## Exercise goal
With the pictures omitted, repeat exactly the lines below starting with the line that has "orange semicircle: (69, 221)" and going on through the line that has "yellow circle: (601, 498)".

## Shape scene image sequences
○ ○ ○ ○
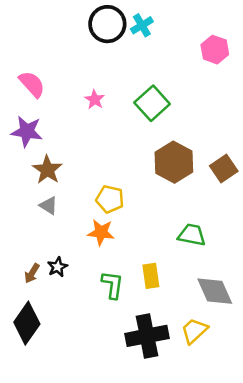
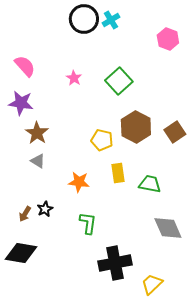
yellow pentagon: (110, 199) -> (102, 140), moved
yellow rectangle: (151, 276) -> (118, 173), moved
black diamond: (27, 323) -> (21, 253), turned 64
yellow trapezoid: (194, 331) -> (152, 284), moved

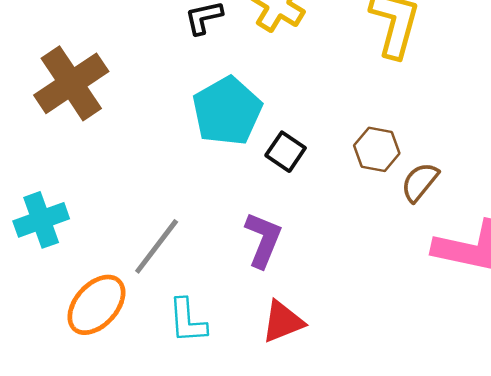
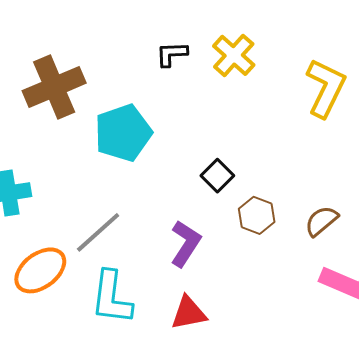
cyan pentagon: (227, 111) -> (123, 133), moved
brown hexagon: (377, 149) -> (257, 215), moved
cyan L-shape: (187, 321) -> (112, 297), size x1.4

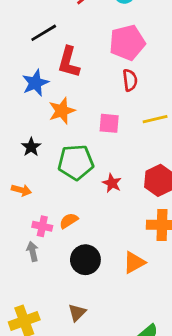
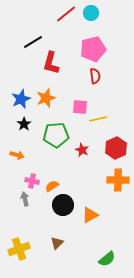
blue star: (35, 83) -> (21, 99), moved
yellow line: (155, 119) -> (98, 119), moved
orange semicircle: (69, 221) -> (52, 186), moved
orange triangle: (134, 262) -> (90, 215), moved

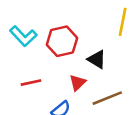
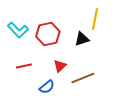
black triangle: (97, 59) -> (82, 39), moved, turned -49

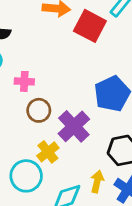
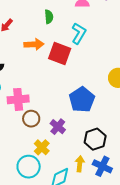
pink cross: (24, 81) -> (18, 99), size x1.5
purple cross: (74, 126) -> (58, 127), size x0.7

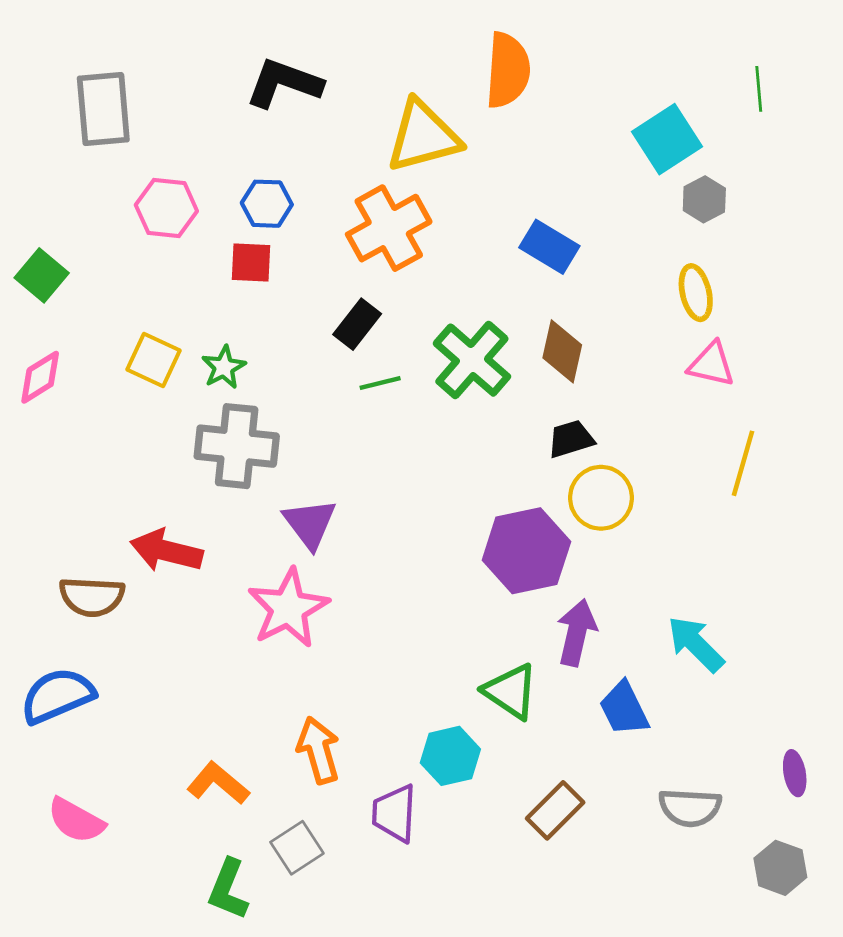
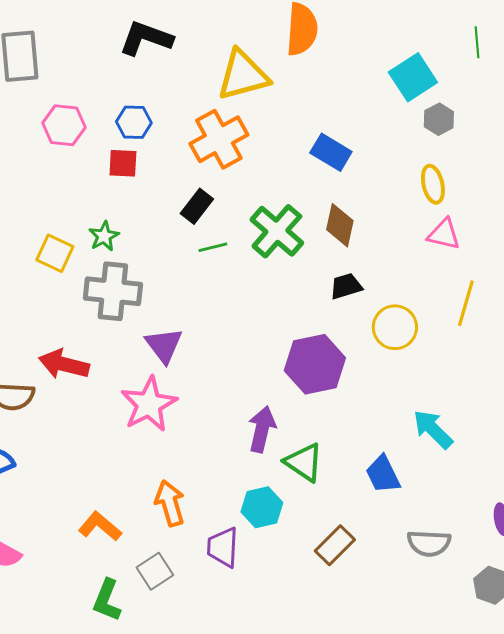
yellow square: (153, 360) -> (55, 253), moved
yellow circle: (601, 498) -> (395, 327), moved
purple arrow: (577, 633) -> (262, 429), moved

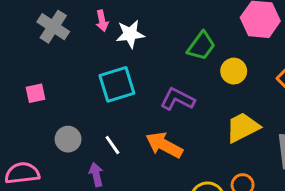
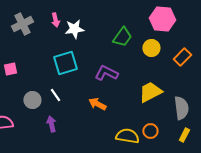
gray cross: (53, 27) -> (22, 24), turned 30
yellow circle: (234, 71) -> (151, 48), moved
white line: (112, 145) -> (55, 95), moved
orange arrow: (164, 145) -> (97, 104), size x0.7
○ ○ ○ ○
## Response for this exercise
orange semicircle: (69, 221) -> (52, 186), moved
orange triangle: (134, 262) -> (90, 215), moved

black triangle: (97, 59) -> (82, 39), moved, turned -49

pink cross: (24, 81) -> (18, 99), size x1.5
purple cross: (74, 126) -> (58, 127), size x0.7

yellow square: (153, 360) -> (55, 253), moved
yellow circle: (601, 498) -> (395, 327), moved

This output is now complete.